# TASK PROMPT:
Only one portion of the data is to be written out: from the line bearing "to (755 323)" through the line bearing "to (387 259)". Write it exactly as it appears.

# TASK MATERIAL:
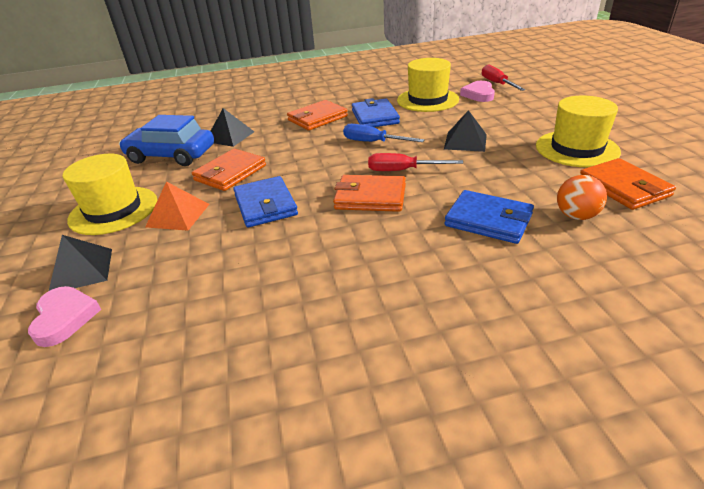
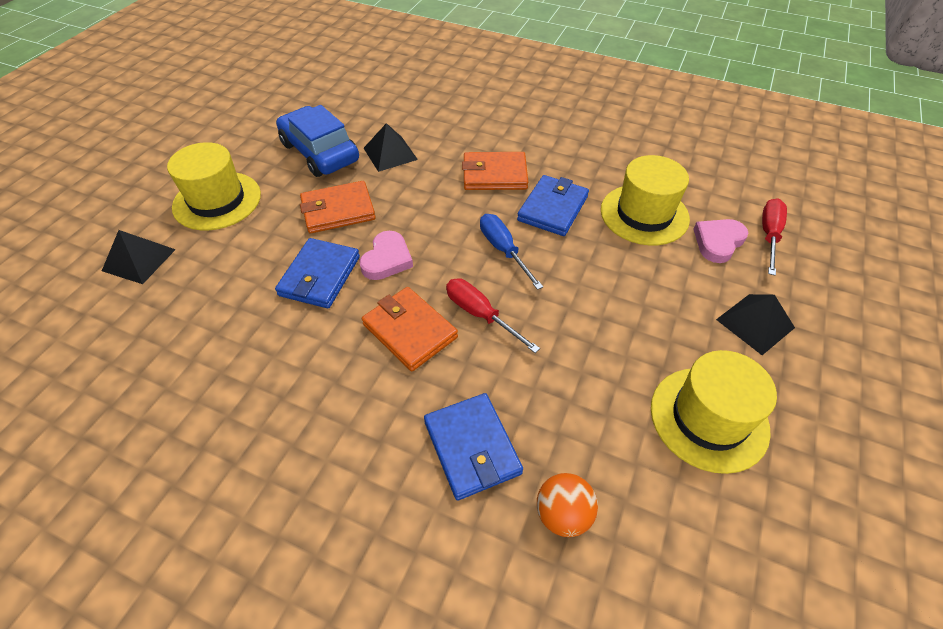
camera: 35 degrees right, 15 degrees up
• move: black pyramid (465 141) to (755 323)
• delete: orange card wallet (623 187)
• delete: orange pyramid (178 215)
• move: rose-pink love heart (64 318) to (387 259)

==

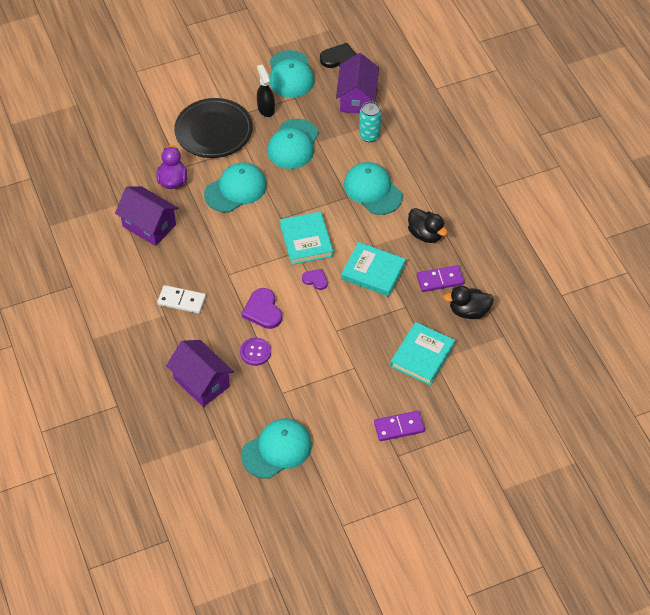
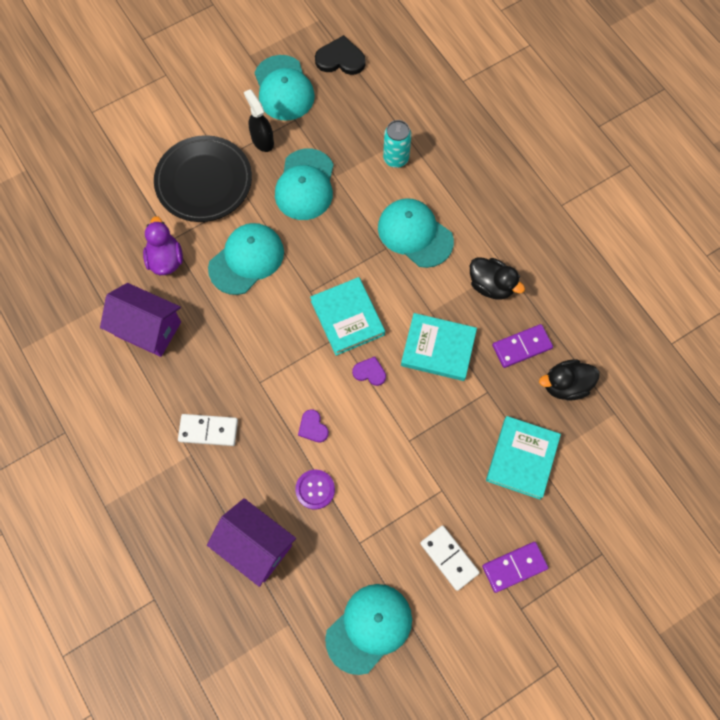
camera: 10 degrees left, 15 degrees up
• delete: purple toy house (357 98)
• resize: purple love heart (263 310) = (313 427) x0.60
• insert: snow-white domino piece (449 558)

# ANSWER TO THE PROBLEM:
• move: black pyramid (465 141) to (755 323)
• delete: orange card wallet (623 187)
• delete: orange pyramid (178 215)
• move: rose-pink love heart (64 318) to (387 259)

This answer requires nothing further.